» What is being asked
I would like every line of the records below that contains the word "orange" copied.

» Provided information
·····

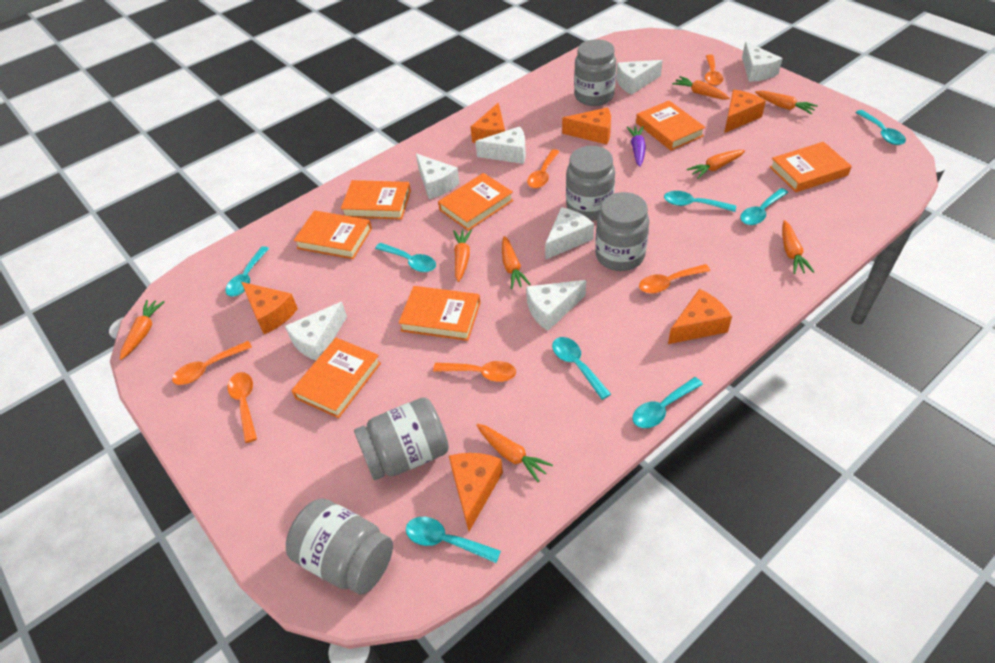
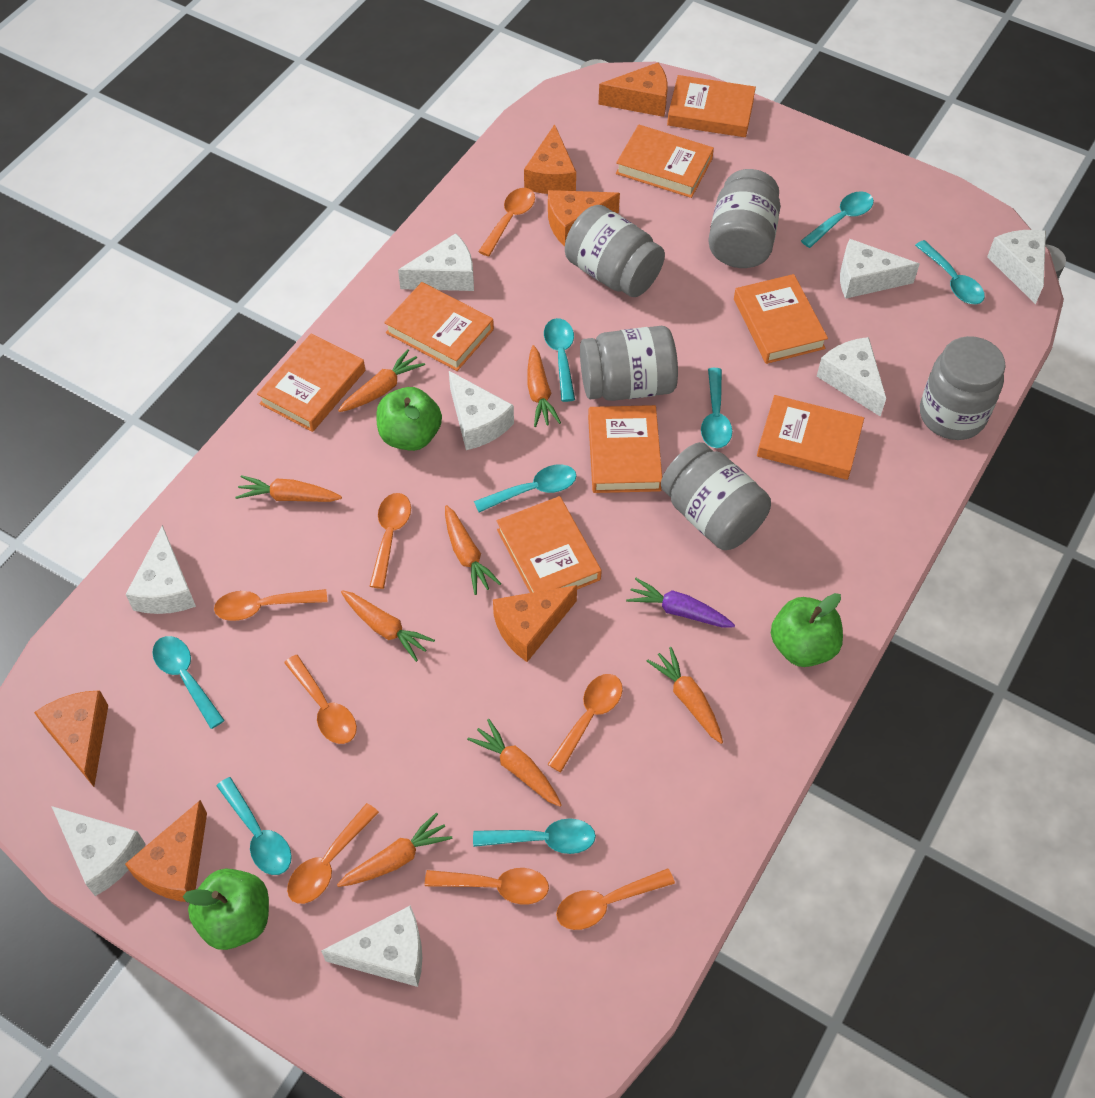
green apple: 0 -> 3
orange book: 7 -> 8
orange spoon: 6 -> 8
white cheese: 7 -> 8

·····

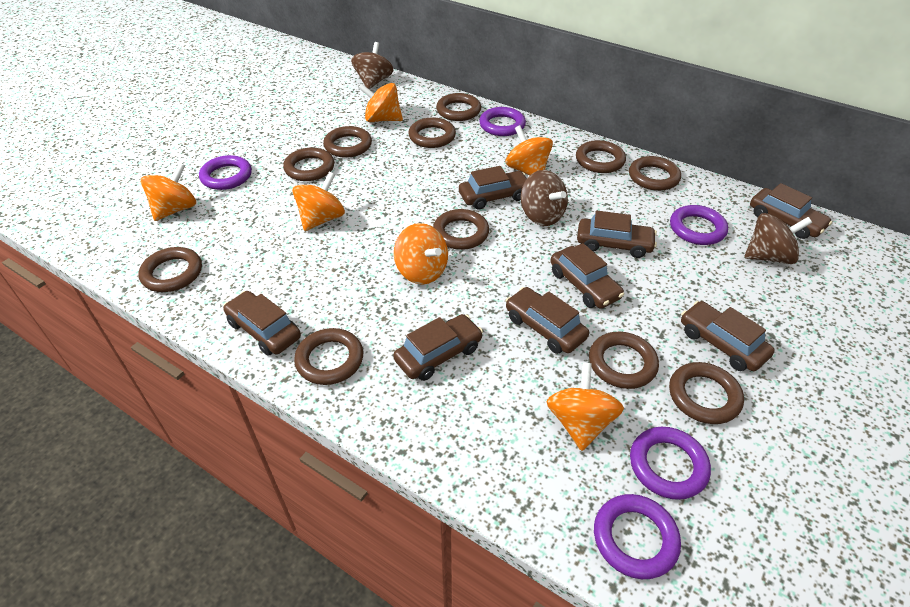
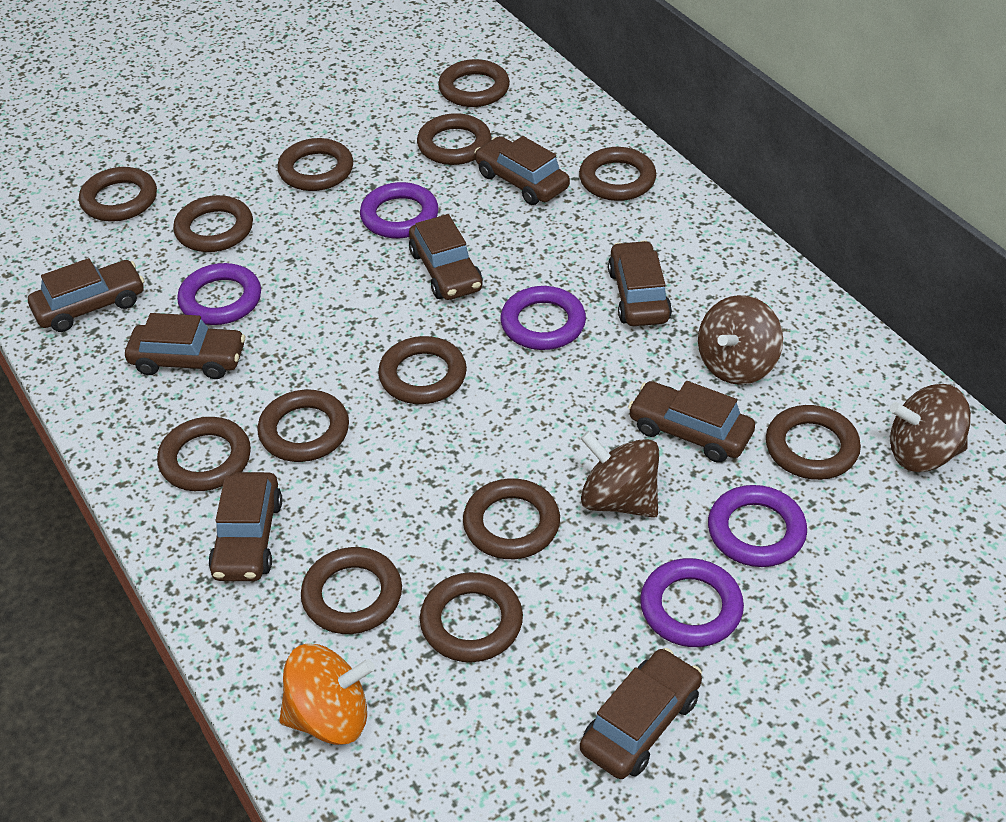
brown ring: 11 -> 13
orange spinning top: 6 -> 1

·····

» Answer to the problem
orange book: 7 -> 8
orange spoon: 6 -> 8
orange spinning top: 6 -> 1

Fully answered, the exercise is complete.